*WHAT TO WORK ON*
Could the records be returned exactly, with the pictures left out?

□ □ □ □ □ □ □

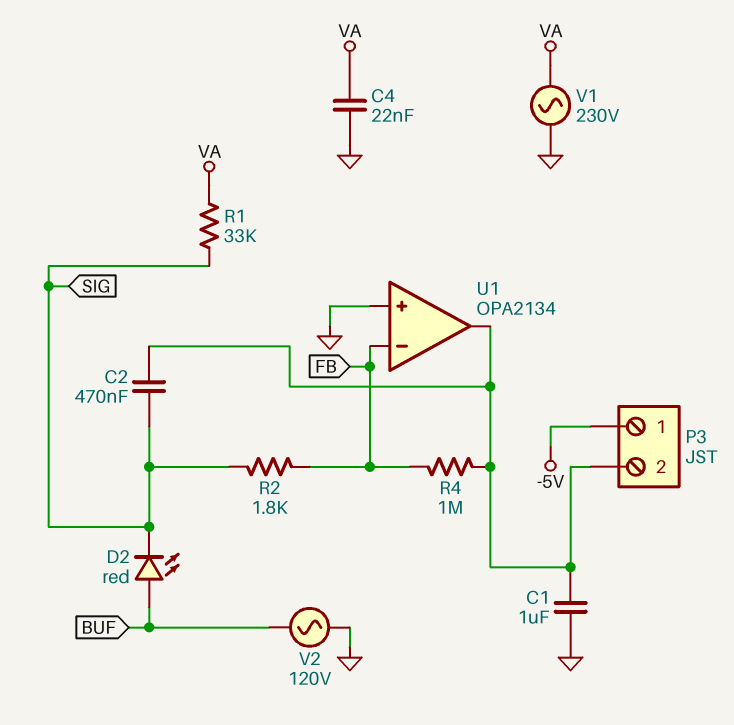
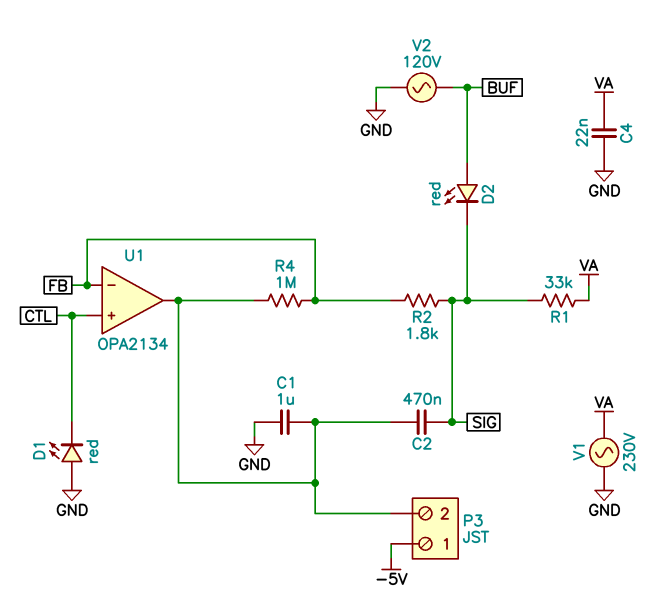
D1: none -> LED red (A GND, K CTL)
U1 pin in+: GND -> CTL

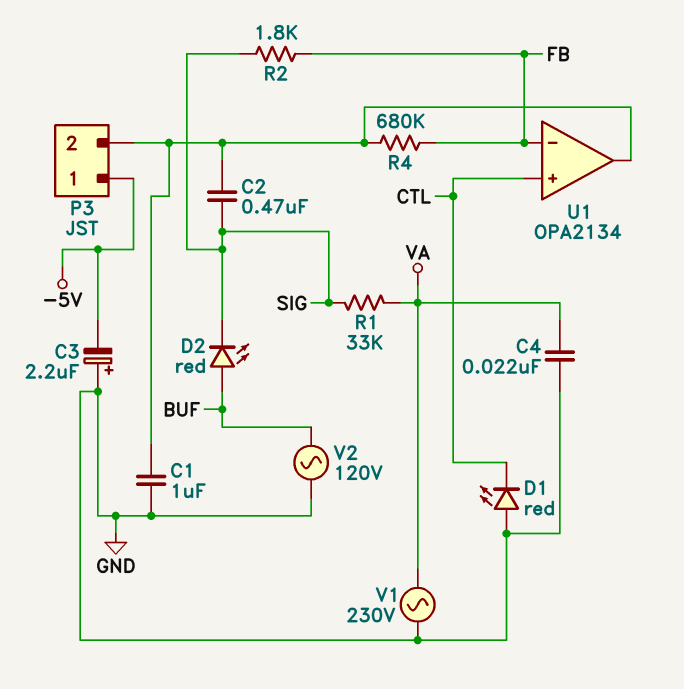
C3: none -> 2.2uF (plus GND, minus -5V)
R4: 1M (FB, P3/2) -> 680k (FB, P3/2)

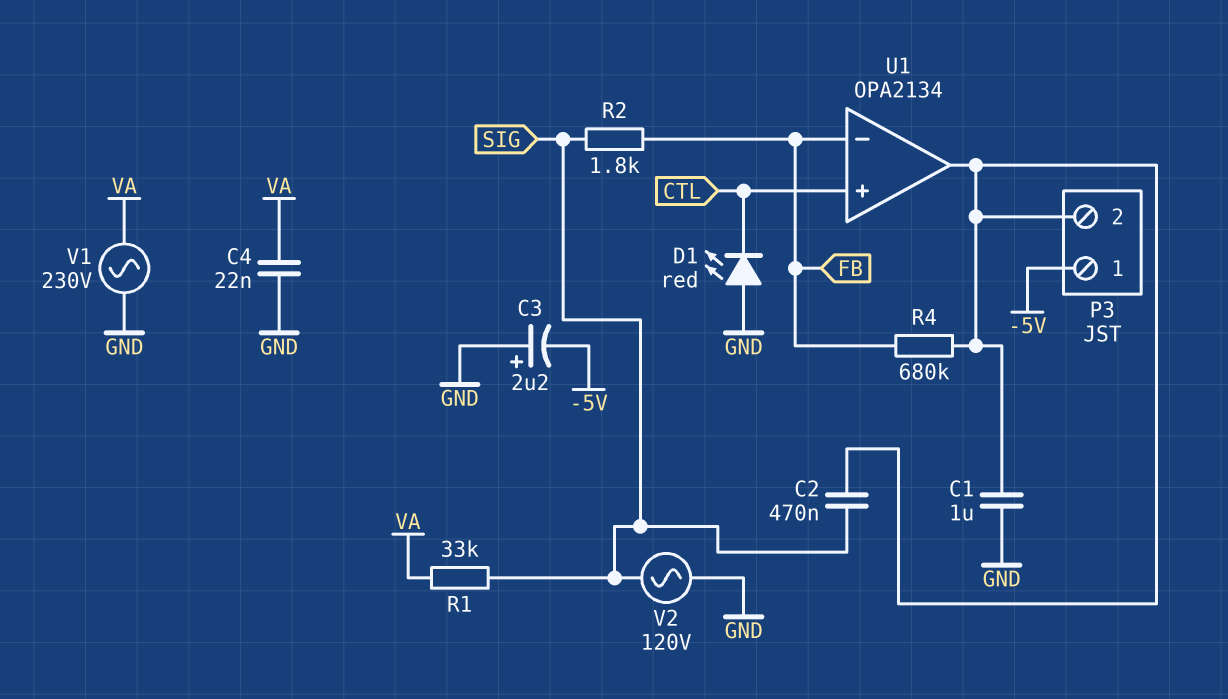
D2: LED red (A BUF, K SIG) -> none
V2: AC 120V (BUF, GND) -> AC 120V (GND, SIG)

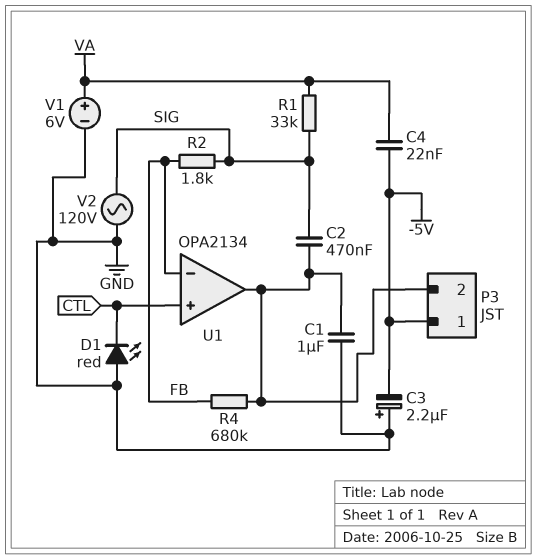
C4: 22nF (GND, VA) -> 22nF (-5V, VA)
V1: AC 230V (GND, VA) -> 6V (plus VA, minus GND)

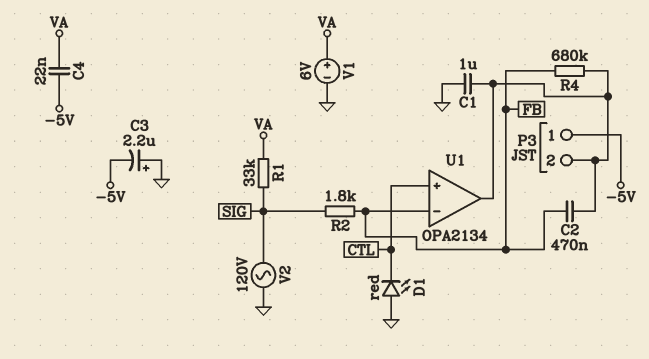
C2: 470nF (P3/2, SIG) -> 470nF (FB, P3/2)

□ □ □ □ □ □ □

*YOUR SOLUTION*
D1: none -> LED red (A GND, K CTL)
U1 pin in+: GND -> CTL

C3: none -> 2.2uF (plus GND, minus -5V)
R4: 1M (FB, P3/2) -> 680k (FB, P3/2)

D2: LED red (A BUF, K SIG) -> none
V2: AC 120V (BUF, GND) -> AC 120V (GND, SIG)

C4: 22nF (GND, VA) -> 22nF (-5V, VA)
V1: AC 230V (GND, VA) -> 6V (plus VA, minus GND)

C2: 470nF (P3/2, SIG) -> 470nF (FB, P3/2)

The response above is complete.